--- TASK DESCRIPTION ---
Because the copy must hold no pictures, return the data below with all of its words intact.
MATERIAL FOR THIS EXERCISE: Begin
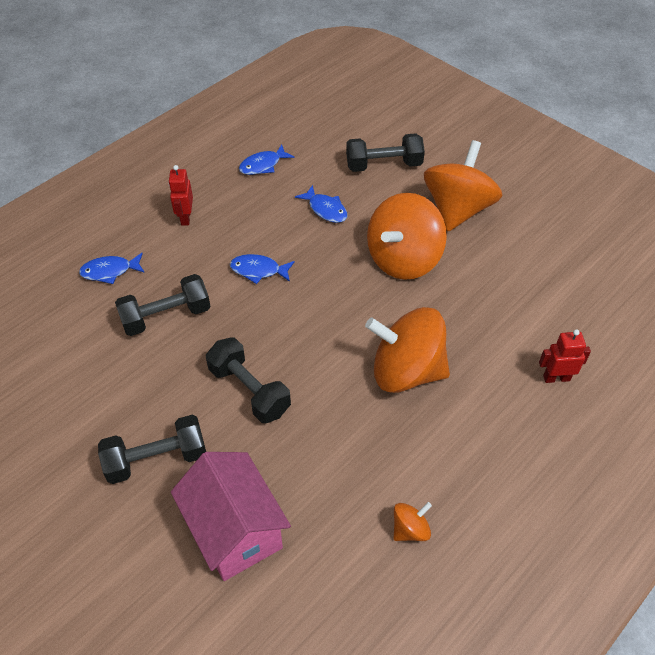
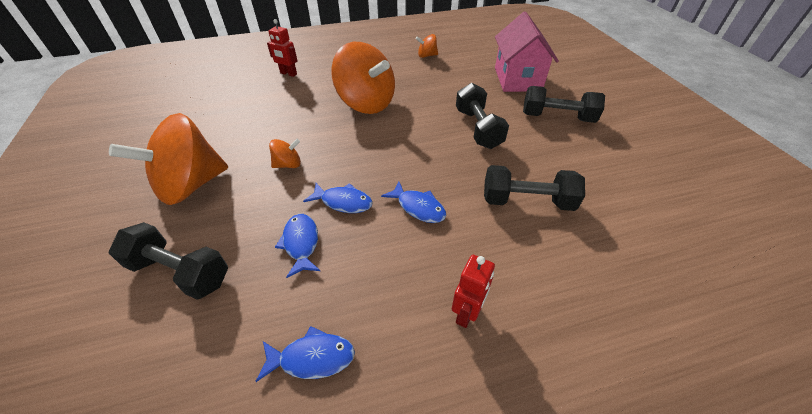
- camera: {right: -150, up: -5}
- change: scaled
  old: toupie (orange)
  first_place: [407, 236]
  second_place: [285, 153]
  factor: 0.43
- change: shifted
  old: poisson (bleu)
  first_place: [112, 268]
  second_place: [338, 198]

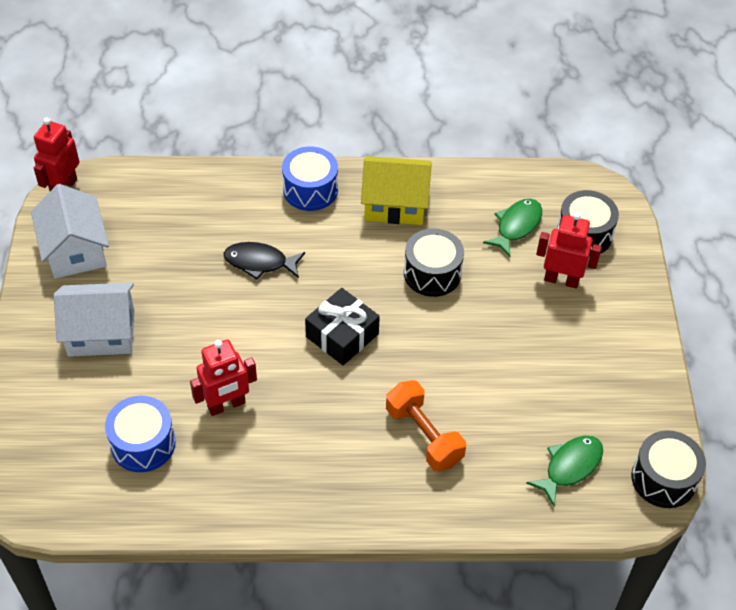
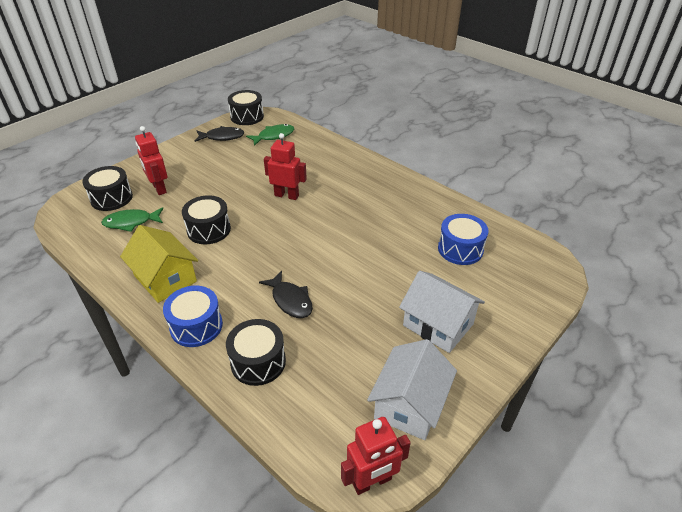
- camera: {right: -135, up: -10}
- change: new
  new: poisson (noir)
  second_place: [220, 134]
- change: new
  new: tambour (noir)
  second_place: [256, 352]
- change: rotated
  old: poisson (vert)
  first_place: [564, 471]
  second_place: [270, 135]
  degrees: 150
- change: shifted
  old: robot (rouge)
  first_place: [223, 378]
  second_place: [285, 166]
- change: gone
  old: cadeau (noir)
  first_place: [342, 326]
- change: gone
  old: haltère (orange)
  first_place: [426, 426]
MATERIAL FOR THIS EXERCISE: End
--- RESULT FOR THIS TASK ---
- camera: {right: -150, up: -5}
- change: scaled
  old: toupie (orange)
  first_place: [407, 236]
  second_place: [285, 153]
  factor: 0.43
- change: shifted
  old: poisson (bleu)
  first_place: [112, 268]
  second_place: [338, 198]

- camera: {right: -135, up: -10}
- change: new
  new: poisson (noir)
  second_place: [220, 134]
- change: new
  new: tambour (noir)
  second_place: [256, 352]
- change: rotated
  old: poisson (vert)
  first_place: [564, 471]
  second_place: [270, 135]
  degrees: 150
- change: shifted
  old: robot (rouge)
  first_place: [223, 378]
  second_place: [285, 166]
- change: gone
  old: cadeau (noir)
  first_place: [342, 326]
- change: gone
  old: haltère (orange)
  first_place: [426, 426]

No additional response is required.